Input data:
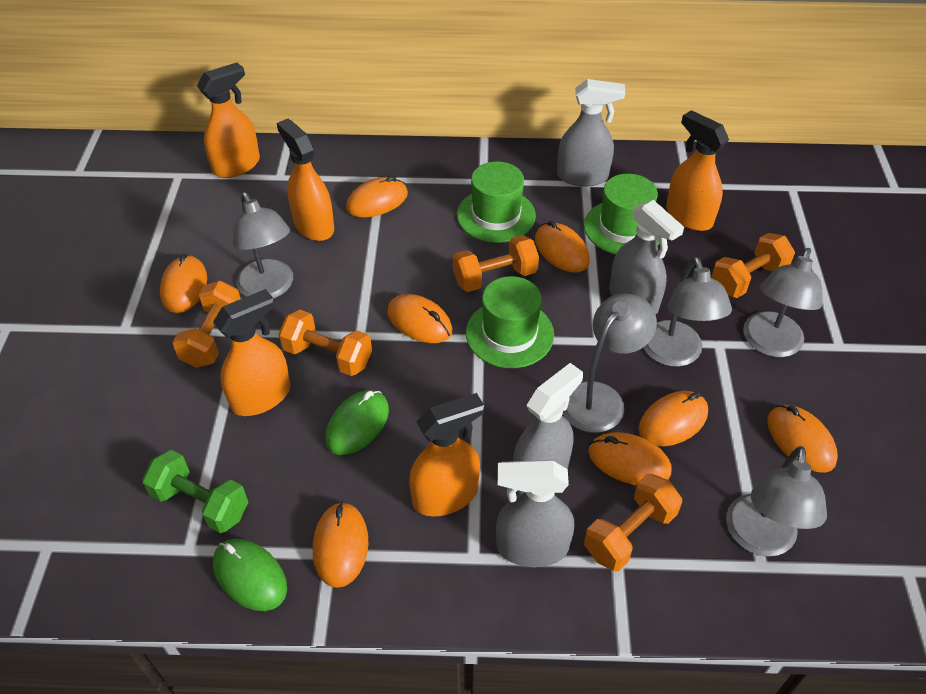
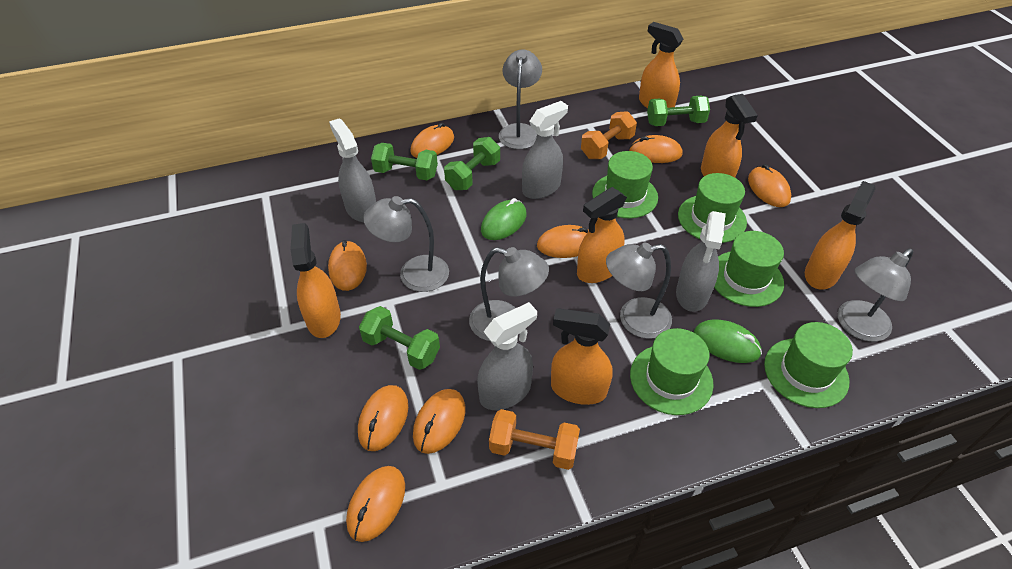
green dumbbell: 1 -> 4
green hat: 3 -> 5
orange dumbbell: 5 -> 2
orange spray bottle: 5 -> 6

Assigned task:
In the listing above, how many lines include the string "orange"? Say only the number.

Exercise output:
2